[Records contained in a dataset]
————————

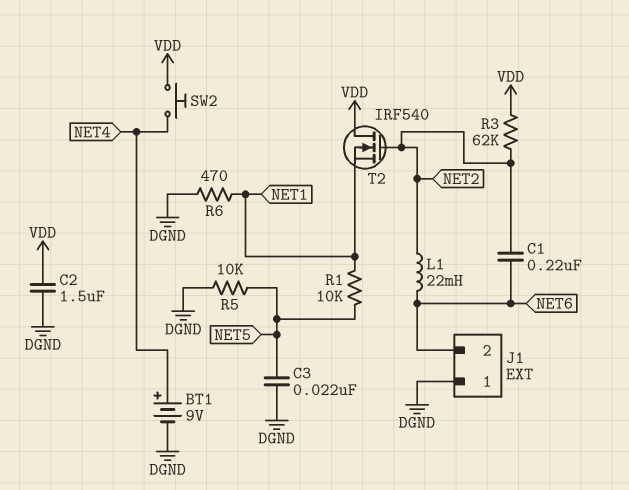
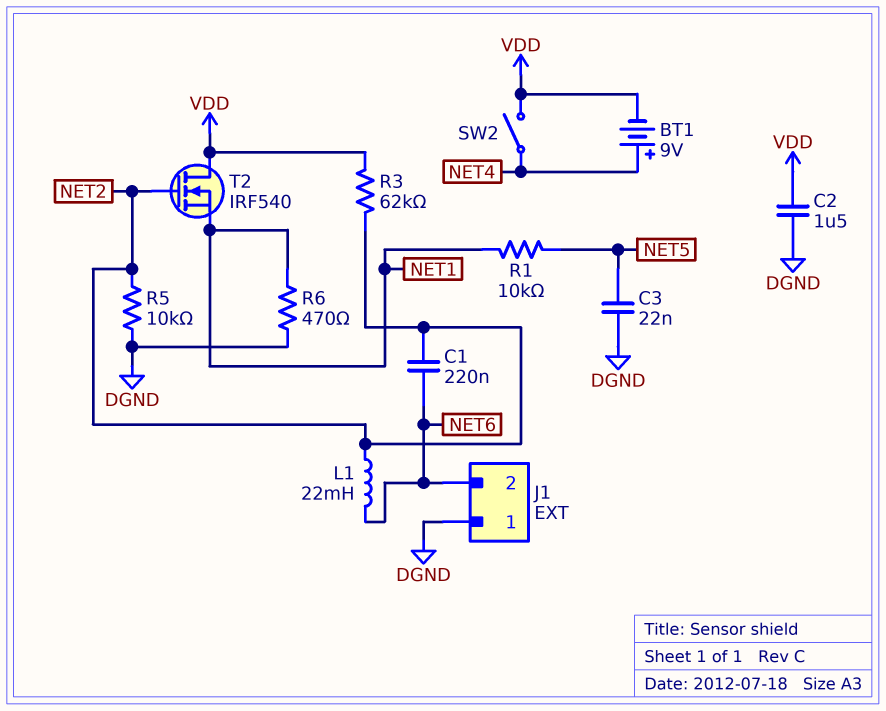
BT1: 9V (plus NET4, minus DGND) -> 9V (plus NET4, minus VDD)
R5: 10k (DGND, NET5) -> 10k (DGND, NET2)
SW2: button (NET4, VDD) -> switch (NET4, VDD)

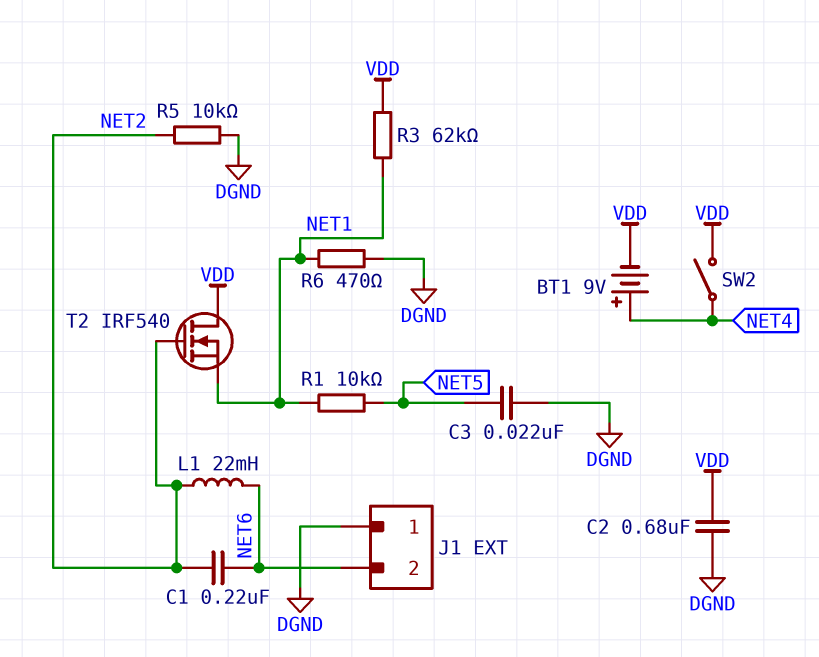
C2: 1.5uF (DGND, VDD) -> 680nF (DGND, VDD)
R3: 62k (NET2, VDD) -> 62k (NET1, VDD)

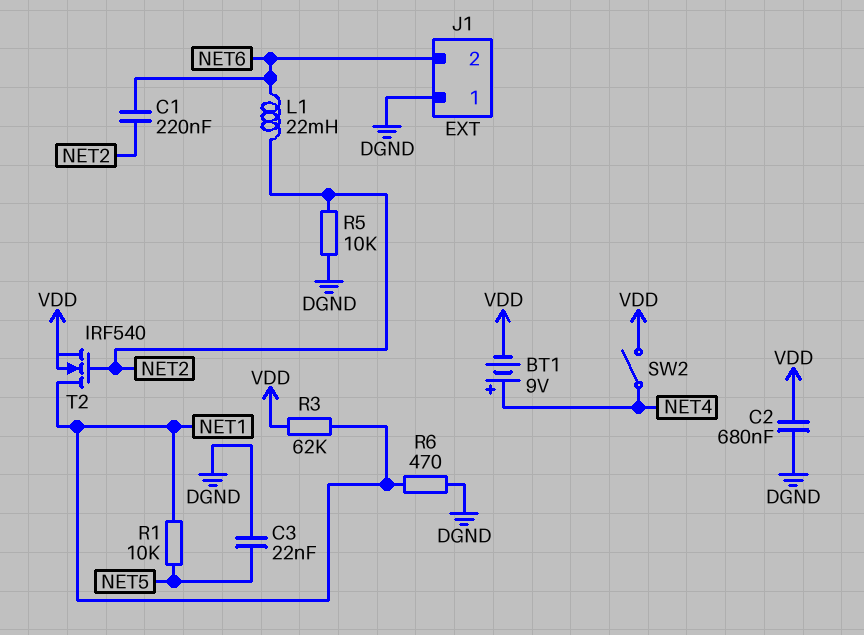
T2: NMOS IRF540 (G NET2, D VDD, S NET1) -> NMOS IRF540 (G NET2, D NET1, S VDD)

————————

Could you copy the data above exactly, leaving the pictures out?

BT1: 9V (plus NET4, minus DGND) -> 9V (plus NET4, minus VDD)
R5: 10k (DGND, NET5) -> 10k (DGND, NET2)
SW2: button (NET4, VDD) -> switch (NET4, VDD)

C2: 1.5uF (DGND, VDD) -> 680nF (DGND, VDD)
R3: 62k (NET2, VDD) -> 62k (NET1, VDD)

T2: NMOS IRF540 (G NET2, D VDD, S NET1) -> NMOS IRF540 (G NET2, D NET1, S VDD)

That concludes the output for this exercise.